Segment Open

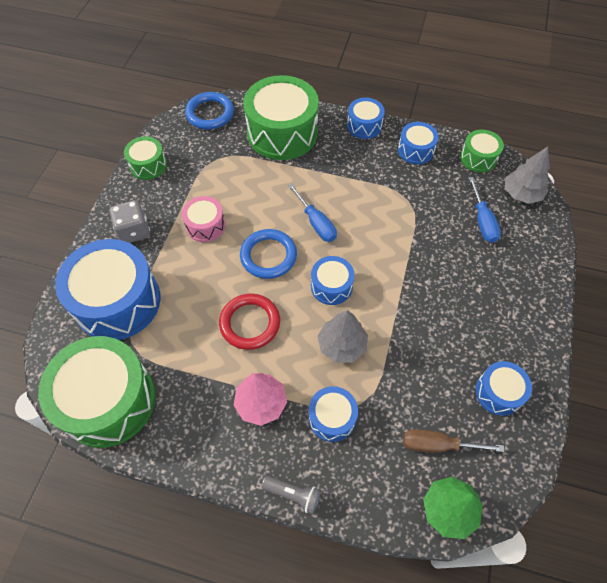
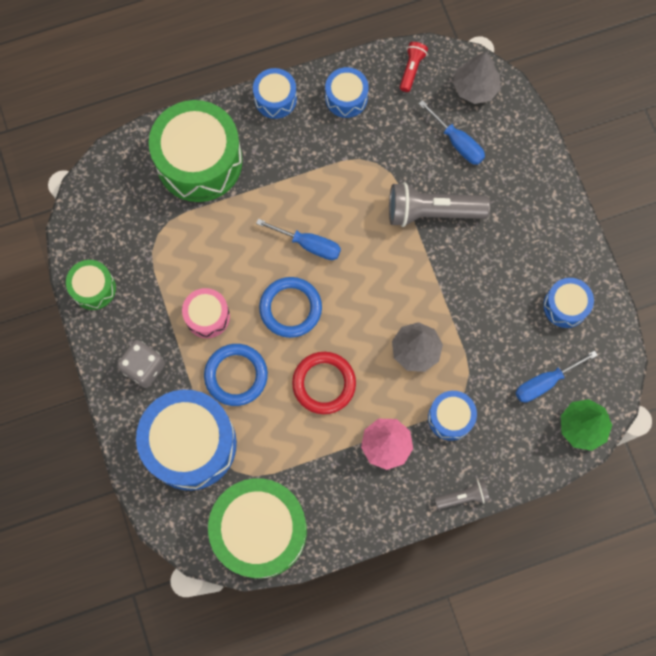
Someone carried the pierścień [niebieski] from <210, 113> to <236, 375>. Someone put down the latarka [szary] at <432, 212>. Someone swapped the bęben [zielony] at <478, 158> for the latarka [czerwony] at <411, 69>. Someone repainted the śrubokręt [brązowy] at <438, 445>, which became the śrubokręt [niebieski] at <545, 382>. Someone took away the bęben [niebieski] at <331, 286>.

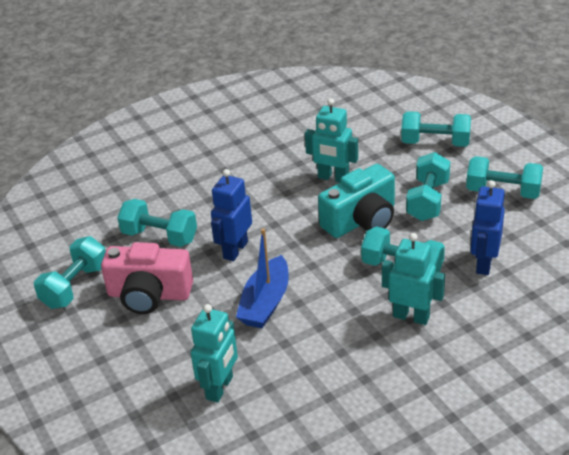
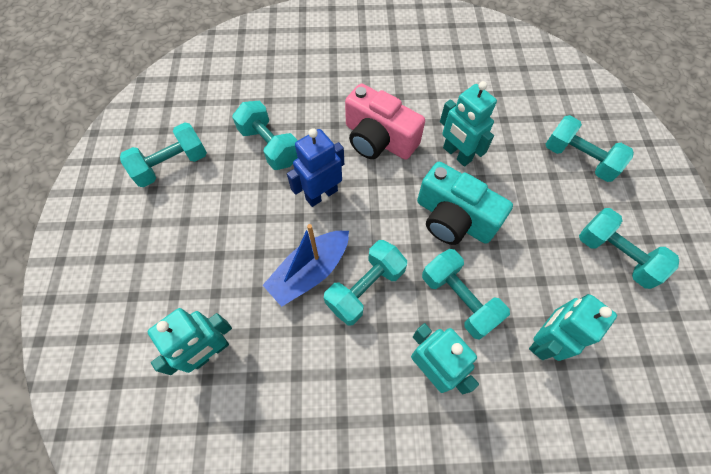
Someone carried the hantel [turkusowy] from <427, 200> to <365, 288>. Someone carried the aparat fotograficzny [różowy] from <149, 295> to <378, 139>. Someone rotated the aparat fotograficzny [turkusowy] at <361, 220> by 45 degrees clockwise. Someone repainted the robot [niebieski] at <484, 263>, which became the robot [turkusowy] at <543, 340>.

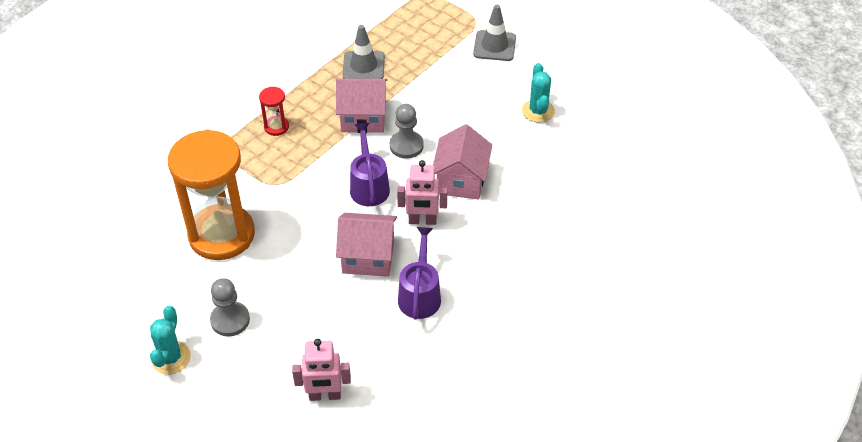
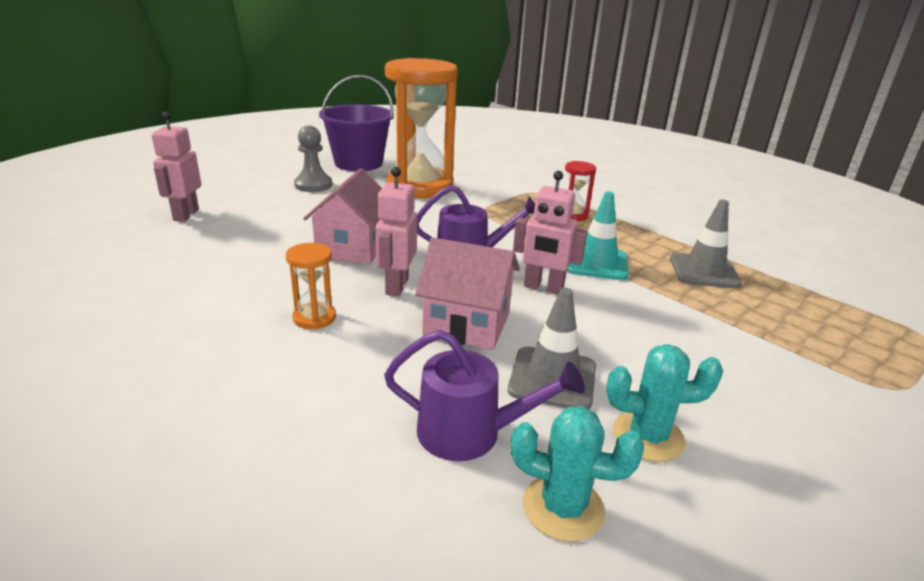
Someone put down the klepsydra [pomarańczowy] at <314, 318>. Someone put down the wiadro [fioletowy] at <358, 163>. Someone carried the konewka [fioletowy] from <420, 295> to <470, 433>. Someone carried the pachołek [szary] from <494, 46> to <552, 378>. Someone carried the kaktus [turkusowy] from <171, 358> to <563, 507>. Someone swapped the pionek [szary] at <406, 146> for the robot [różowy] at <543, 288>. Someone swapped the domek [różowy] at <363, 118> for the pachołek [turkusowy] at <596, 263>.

Segment Closed

What is the number of lines above that contain the string "turkusowy"? Answer with that number only.

2